▶ Spatial reasoning data:
[Start of Attachment]
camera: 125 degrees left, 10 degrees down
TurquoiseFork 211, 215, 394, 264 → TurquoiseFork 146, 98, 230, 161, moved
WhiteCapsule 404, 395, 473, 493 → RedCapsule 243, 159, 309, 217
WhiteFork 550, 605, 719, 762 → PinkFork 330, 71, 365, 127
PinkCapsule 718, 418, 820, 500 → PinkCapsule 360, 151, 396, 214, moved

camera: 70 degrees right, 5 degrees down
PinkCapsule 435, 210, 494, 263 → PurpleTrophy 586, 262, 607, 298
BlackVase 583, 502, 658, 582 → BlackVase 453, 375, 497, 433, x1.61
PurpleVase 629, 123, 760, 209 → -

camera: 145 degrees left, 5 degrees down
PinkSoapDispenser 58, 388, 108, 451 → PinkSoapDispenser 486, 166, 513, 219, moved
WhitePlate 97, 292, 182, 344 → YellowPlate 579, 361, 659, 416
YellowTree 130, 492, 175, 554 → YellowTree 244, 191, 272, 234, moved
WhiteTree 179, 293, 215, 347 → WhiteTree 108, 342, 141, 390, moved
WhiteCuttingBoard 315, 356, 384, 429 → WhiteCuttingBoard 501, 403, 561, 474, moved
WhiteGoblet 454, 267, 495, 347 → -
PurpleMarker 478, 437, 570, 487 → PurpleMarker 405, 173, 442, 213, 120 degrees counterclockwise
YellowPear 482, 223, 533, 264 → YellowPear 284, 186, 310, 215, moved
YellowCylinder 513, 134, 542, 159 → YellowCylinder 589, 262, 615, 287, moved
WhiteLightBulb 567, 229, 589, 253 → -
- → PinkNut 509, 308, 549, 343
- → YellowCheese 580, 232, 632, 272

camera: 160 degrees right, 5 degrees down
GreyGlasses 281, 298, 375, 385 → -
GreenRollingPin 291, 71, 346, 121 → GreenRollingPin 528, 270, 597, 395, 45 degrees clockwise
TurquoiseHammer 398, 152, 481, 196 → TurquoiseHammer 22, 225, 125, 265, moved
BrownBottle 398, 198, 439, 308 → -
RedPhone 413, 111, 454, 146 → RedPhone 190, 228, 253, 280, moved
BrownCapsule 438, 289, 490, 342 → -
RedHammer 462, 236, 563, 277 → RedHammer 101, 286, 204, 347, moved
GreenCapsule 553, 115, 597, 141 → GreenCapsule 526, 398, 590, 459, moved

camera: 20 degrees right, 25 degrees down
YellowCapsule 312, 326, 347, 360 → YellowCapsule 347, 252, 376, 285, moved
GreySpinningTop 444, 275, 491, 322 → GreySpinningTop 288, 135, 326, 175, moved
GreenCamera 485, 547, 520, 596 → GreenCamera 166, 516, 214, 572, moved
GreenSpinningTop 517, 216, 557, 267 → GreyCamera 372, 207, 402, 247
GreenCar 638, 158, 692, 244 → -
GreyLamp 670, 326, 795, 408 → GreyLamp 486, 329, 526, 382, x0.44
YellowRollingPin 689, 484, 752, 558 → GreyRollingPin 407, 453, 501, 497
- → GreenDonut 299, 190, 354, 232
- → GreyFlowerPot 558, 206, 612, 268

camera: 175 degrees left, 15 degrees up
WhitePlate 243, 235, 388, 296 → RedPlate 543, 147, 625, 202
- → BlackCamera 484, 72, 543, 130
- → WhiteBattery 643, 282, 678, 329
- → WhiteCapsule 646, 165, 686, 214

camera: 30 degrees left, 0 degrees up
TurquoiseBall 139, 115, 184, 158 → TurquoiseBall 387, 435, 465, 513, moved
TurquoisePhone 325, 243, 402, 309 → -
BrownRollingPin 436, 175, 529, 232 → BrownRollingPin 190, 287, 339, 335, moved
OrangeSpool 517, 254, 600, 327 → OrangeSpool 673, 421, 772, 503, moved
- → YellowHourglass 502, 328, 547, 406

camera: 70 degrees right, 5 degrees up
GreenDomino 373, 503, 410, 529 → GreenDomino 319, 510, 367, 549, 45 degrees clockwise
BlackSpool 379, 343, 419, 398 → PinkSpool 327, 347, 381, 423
[End of Attachment]
▶ The task: Repeat the lines from the first one in the records through the line containing "WhiteFork 550, 605, 719, 762", exactly as written, and nothing else.

▶ Result for this task:
camera: 125 degrees left, 10 degrees down
TurquoiseFork 211, 215, 394, 264 → TurquoiseFork 146, 98, 230, 161, moved
WhiteCapsule 404, 395, 473, 493 → RedCapsule 243, 159, 309, 217
WhiteFork 550, 605, 719, 762 → PinkFork 330, 71, 365, 127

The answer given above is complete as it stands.